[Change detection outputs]
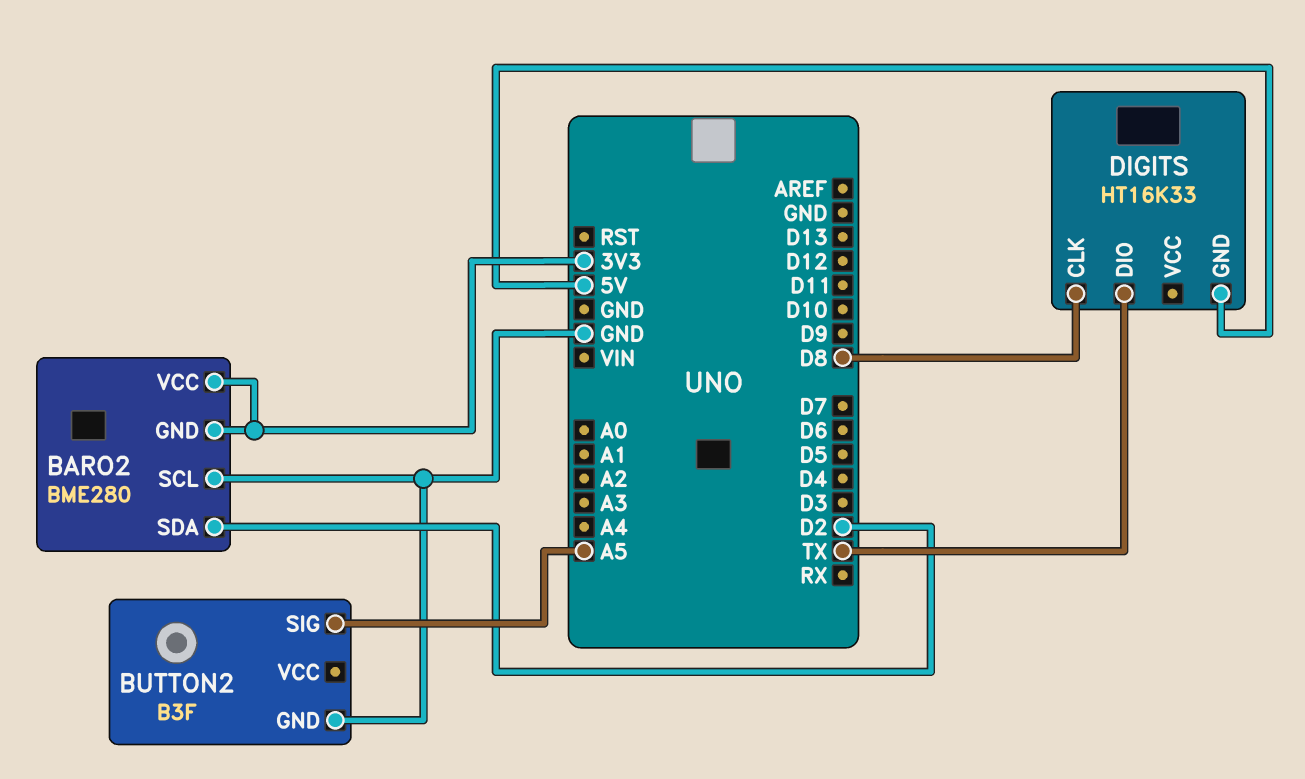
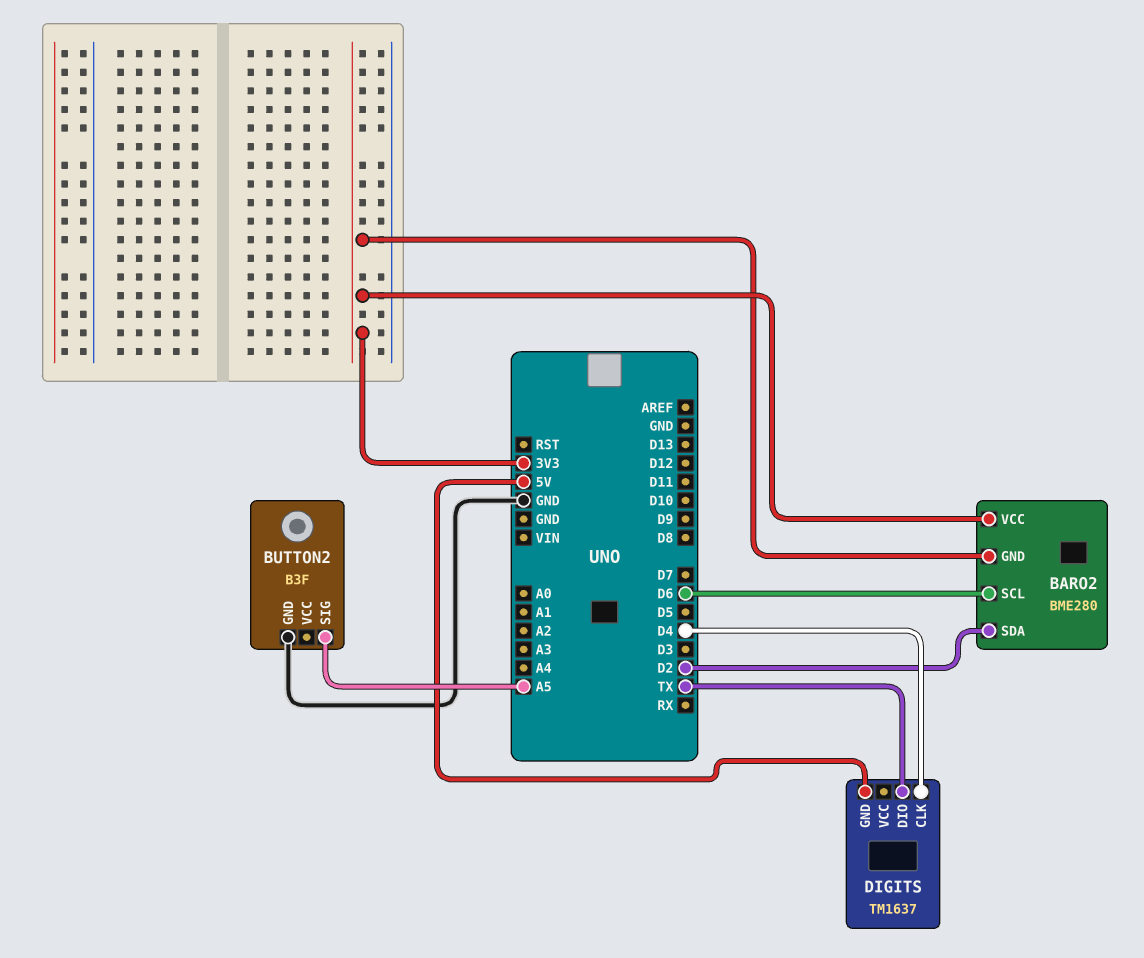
BARO2 pin SCL: GND -> D6
DIGITS: HT16K33 -> TM1637
DIGITS pin CLK: D8 -> D4

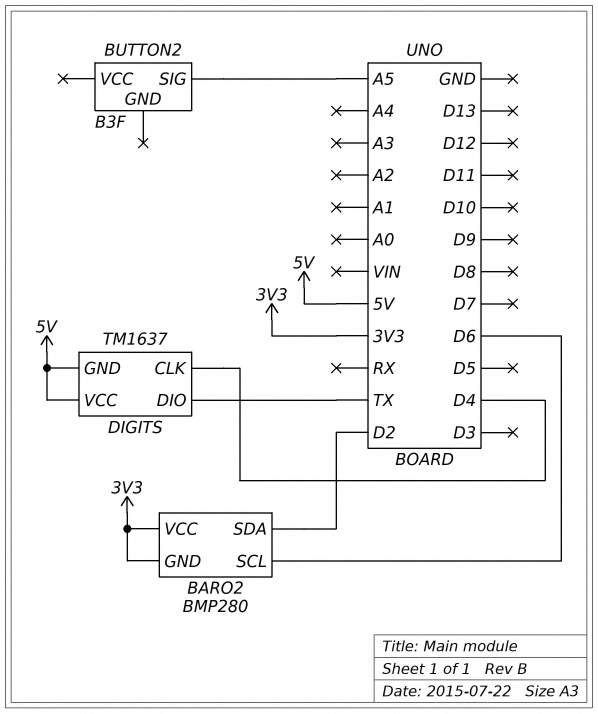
BARO2: BME280 -> BMP280
BUTTON2 pin GND: GND -> none
DIGITS pin VCC: none -> 5V

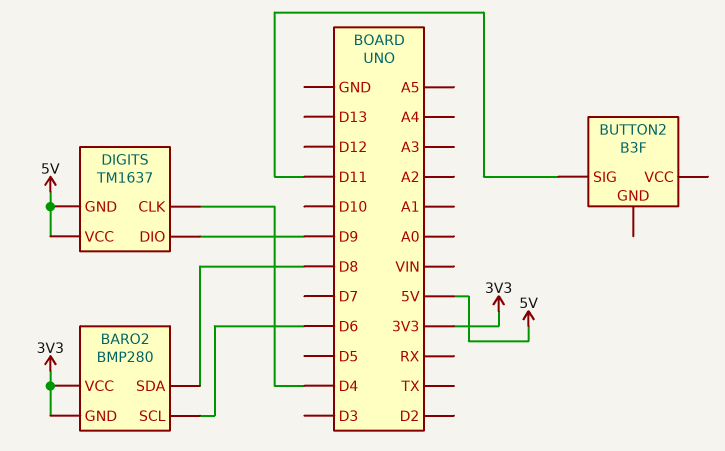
BARO2 pin SDA: D2 -> D8
BUTTON2 pin SIG: A5 -> D11
DIGITS pin DIO: TX -> D9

## TASK PROMPT
Reproduce verbatim every line starting at the line that holds "BARO2: BME280 -> BMP280" and ending with the final line of the data; omit the pictures.

## REPLY
BARO2: BME280 -> BMP280
BUTTON2 pin GND: GND -> none
DIGITS pin VCC: none -> 5V

BARO2 pin SDA: D2 -> D8
BUTTON2 pin SIG: A5 -> D11
DIGITS pin DIO: TX -> D9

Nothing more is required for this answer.